Exercise goal →
Filter the listing below, keeping every line that holds "hourglass".

━━━━

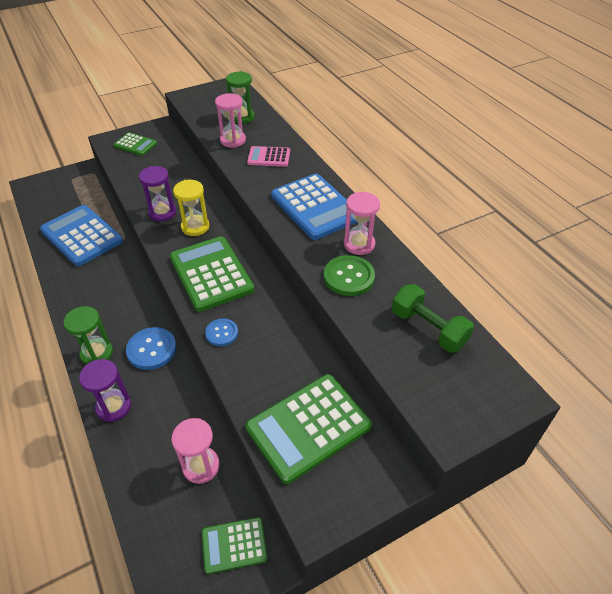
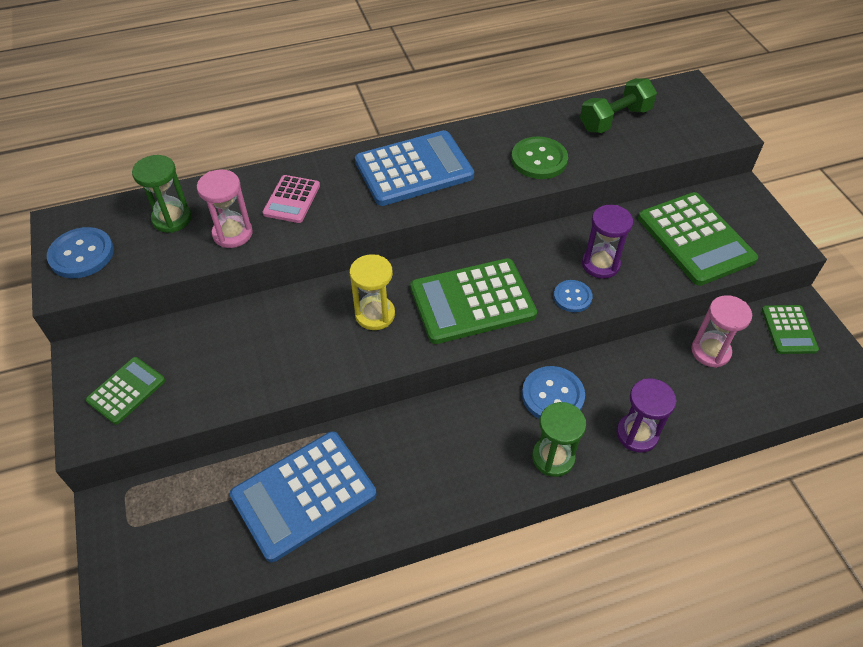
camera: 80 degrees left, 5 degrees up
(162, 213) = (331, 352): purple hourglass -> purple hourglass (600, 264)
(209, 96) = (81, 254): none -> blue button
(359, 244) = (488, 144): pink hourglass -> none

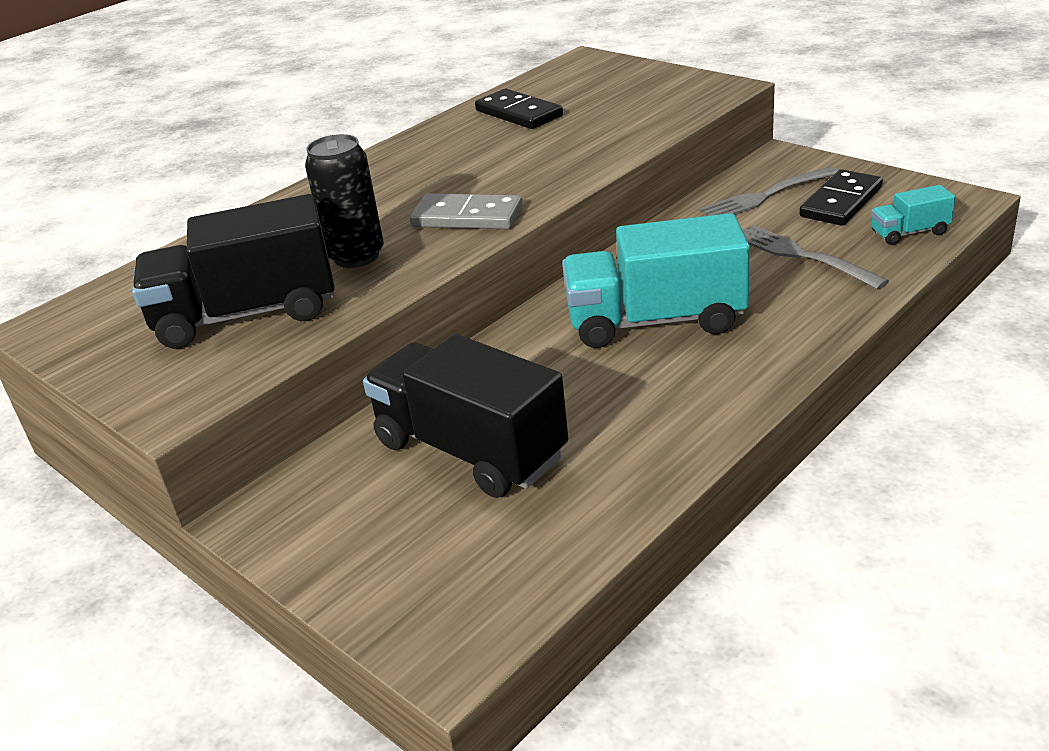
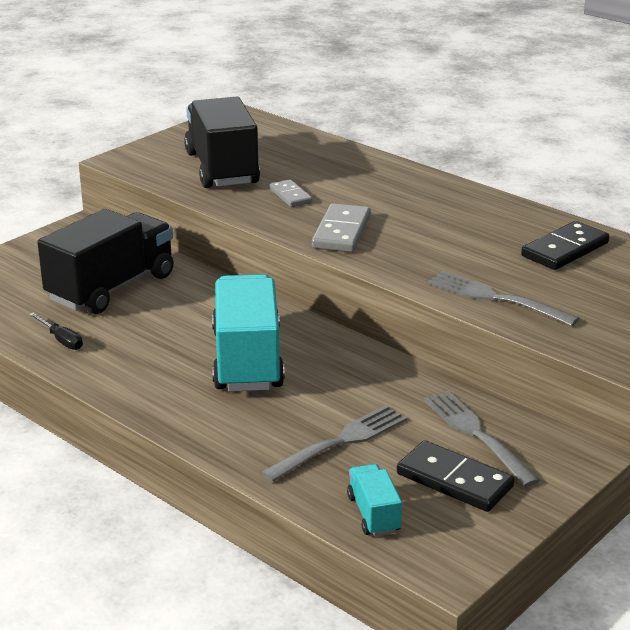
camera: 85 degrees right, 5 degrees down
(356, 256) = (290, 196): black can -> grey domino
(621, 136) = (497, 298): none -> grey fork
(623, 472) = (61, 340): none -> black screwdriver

━━━━

Solved problem →
(162, 213) = (331, 352): purple hourglass -> purple hourglass (600, 264)
(359, 244) = (488, 144): pink hourglass -> none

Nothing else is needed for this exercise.